Start of Block
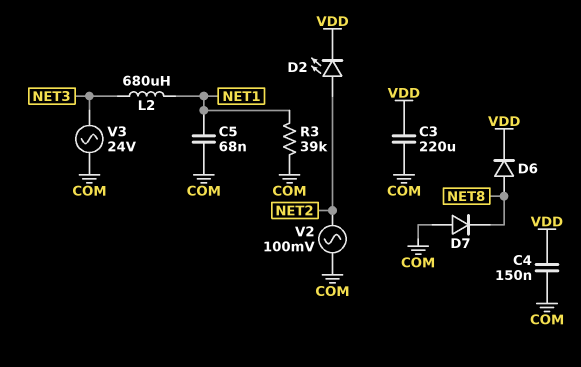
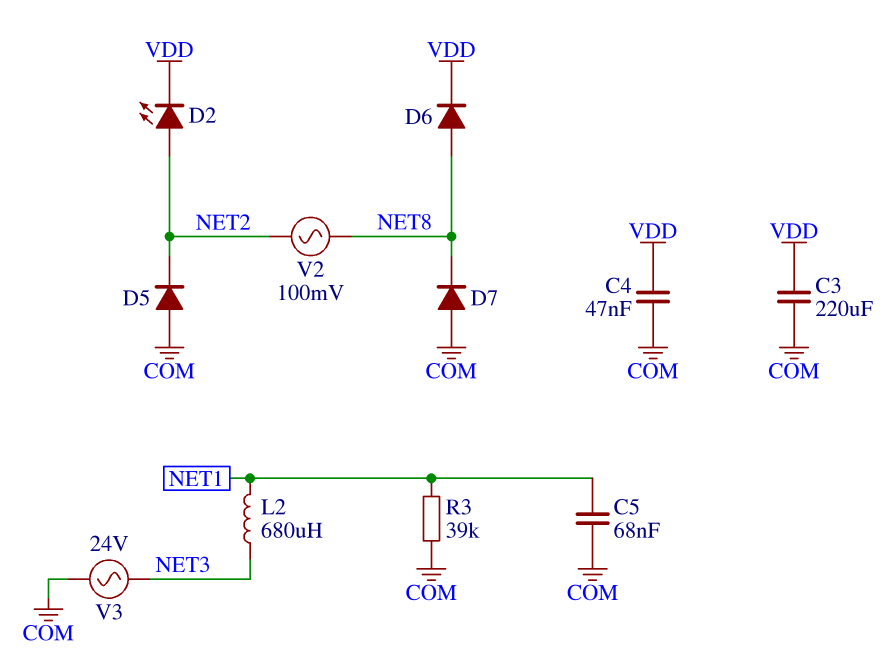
C4: 150nF (COM, VDD) -> 47nF (COM, VDD)
D5: none -> diode (A COM, K NET2)
V2: AC 100mV (COM, NET2) -> AC 100mV (NET2, NET8)

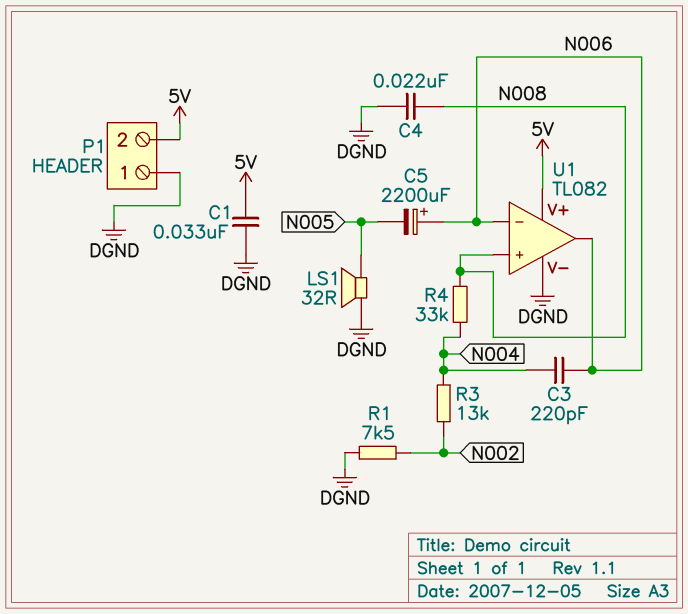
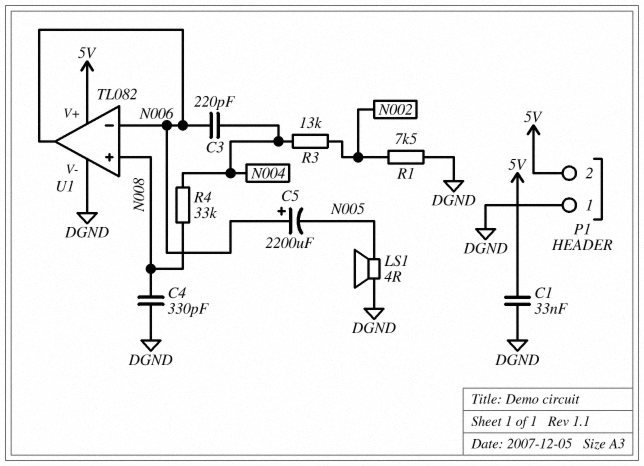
C4: 22nF (DGND, N008) -> 330pF (DGND, N008)
LS1: speaker 32R (DGND, N005) -> speaker 4R (DGND, N005)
End of Block
Please write the material out again exactly as shown above, minus any pictures.

**YOUR RESPONSE**
C4: 150nF (COM, VDD) -> 47nF (COM, VDD)
D5: none -> diode (A COM, K NET2)
V2: AC 100mV (COM, NET2) -> AC 100mV (NET2, NET8)

C4: 22nF (DGND, N008) -> 330pF (DGND, N008)
LS1: speaker 32R (DGND, N005) -> speaker 4R (DGND, N005)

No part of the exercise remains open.